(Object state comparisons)
-.-.-

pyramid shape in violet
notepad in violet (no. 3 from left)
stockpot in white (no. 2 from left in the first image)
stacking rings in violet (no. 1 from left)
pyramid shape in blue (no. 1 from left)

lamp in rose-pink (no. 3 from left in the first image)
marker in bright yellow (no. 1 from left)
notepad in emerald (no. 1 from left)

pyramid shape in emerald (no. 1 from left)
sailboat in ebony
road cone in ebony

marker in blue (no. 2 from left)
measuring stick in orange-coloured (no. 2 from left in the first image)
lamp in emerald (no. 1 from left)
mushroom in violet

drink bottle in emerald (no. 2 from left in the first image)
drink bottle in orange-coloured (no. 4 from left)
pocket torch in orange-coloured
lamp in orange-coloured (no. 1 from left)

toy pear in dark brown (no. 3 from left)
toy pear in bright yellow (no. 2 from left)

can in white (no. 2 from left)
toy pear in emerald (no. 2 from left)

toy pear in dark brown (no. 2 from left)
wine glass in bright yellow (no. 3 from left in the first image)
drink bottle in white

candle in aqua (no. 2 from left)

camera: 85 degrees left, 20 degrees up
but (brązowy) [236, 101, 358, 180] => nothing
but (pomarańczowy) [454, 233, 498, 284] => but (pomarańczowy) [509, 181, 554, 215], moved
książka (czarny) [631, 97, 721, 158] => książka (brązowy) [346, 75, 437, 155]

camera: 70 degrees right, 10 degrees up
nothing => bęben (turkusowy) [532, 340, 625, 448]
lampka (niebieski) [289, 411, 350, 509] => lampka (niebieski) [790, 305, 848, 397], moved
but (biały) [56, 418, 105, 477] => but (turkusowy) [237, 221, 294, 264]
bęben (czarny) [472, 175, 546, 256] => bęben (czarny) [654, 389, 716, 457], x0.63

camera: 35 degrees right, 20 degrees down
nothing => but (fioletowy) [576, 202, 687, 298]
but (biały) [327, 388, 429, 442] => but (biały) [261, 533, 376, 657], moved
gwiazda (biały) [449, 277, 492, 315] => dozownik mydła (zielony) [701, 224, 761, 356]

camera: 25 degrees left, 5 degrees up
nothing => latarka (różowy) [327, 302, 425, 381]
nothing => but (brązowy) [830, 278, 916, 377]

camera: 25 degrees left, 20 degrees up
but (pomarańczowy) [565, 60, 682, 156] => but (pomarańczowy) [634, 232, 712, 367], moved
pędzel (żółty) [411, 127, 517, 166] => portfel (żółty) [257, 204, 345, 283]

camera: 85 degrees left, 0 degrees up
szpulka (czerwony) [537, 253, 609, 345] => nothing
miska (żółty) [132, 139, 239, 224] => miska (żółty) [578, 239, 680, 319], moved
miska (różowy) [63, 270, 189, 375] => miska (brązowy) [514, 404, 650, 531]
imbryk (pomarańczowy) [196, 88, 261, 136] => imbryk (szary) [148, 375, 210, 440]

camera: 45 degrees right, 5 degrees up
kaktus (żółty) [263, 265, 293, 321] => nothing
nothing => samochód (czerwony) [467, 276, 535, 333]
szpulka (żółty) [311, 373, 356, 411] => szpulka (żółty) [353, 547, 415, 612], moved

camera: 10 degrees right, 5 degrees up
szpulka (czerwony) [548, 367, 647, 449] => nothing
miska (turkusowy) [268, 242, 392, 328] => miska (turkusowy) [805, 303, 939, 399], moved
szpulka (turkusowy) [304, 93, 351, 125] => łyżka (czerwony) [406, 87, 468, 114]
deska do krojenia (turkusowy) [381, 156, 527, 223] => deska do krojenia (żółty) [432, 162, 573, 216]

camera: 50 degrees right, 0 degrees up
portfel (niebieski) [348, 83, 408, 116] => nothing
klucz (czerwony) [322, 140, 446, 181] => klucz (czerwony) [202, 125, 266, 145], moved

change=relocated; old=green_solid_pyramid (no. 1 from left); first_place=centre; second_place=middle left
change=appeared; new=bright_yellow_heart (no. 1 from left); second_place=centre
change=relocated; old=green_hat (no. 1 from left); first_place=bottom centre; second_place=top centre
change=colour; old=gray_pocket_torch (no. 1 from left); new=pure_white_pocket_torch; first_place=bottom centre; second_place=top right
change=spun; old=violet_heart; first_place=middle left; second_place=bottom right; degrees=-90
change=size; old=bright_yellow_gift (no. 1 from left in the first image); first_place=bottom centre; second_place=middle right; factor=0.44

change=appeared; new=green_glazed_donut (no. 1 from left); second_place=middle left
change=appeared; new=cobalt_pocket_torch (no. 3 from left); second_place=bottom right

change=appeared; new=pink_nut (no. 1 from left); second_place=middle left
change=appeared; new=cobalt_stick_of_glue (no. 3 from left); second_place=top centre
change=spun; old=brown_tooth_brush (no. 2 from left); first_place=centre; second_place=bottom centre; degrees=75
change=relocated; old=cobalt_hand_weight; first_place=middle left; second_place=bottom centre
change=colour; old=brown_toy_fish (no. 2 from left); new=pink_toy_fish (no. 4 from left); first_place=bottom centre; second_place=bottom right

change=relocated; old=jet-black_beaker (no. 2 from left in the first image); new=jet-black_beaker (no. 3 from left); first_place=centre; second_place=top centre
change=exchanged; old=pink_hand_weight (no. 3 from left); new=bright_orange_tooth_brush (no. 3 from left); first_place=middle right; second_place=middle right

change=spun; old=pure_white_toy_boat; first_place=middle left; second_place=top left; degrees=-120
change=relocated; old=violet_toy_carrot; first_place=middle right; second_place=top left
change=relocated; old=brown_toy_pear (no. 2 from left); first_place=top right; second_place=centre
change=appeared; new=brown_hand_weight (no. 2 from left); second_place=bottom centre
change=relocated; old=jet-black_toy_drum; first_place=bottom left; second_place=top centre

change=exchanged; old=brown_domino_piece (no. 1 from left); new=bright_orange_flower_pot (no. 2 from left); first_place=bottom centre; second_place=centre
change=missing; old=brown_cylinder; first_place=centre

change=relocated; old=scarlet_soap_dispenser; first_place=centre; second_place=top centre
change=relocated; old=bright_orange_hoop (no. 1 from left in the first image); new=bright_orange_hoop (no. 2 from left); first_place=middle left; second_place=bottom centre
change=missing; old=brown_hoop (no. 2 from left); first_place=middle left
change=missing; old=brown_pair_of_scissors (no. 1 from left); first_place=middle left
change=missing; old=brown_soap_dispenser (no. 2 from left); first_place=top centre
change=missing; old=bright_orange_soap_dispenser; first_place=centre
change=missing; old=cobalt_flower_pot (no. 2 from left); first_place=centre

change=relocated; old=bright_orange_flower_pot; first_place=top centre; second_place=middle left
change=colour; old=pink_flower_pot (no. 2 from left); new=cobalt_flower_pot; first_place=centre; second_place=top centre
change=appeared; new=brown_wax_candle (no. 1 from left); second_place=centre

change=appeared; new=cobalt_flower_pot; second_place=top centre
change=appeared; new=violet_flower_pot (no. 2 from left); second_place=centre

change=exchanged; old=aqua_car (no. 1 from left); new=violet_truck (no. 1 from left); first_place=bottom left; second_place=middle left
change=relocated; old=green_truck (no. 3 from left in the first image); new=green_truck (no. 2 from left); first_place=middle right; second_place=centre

-.-.-

=== Your goal ===
Starting with the line with "change=appeared; new=bright_yellow_heart (no." above and going on through the line with "change=spun; old=violet_heart; first_place=middle", transcribe every line exactly, both ends included, and add nothing.

=== Result of this task ===
change=appeared; new=bright_yellow_heart (no. 1 from left); second_place=centre
change=relocated; old=green_hat (no. 1 from left); first_place=bottom centre; second_place=top centre
change=colour; old=gray_pocket_torch (no. 1 from left); new=pure_white_pocket_torch; first_place=bottom centre; second_place=top right
change=spun; old=violet_heart; first_place=middle left; second_place=bottom right; degrees=-90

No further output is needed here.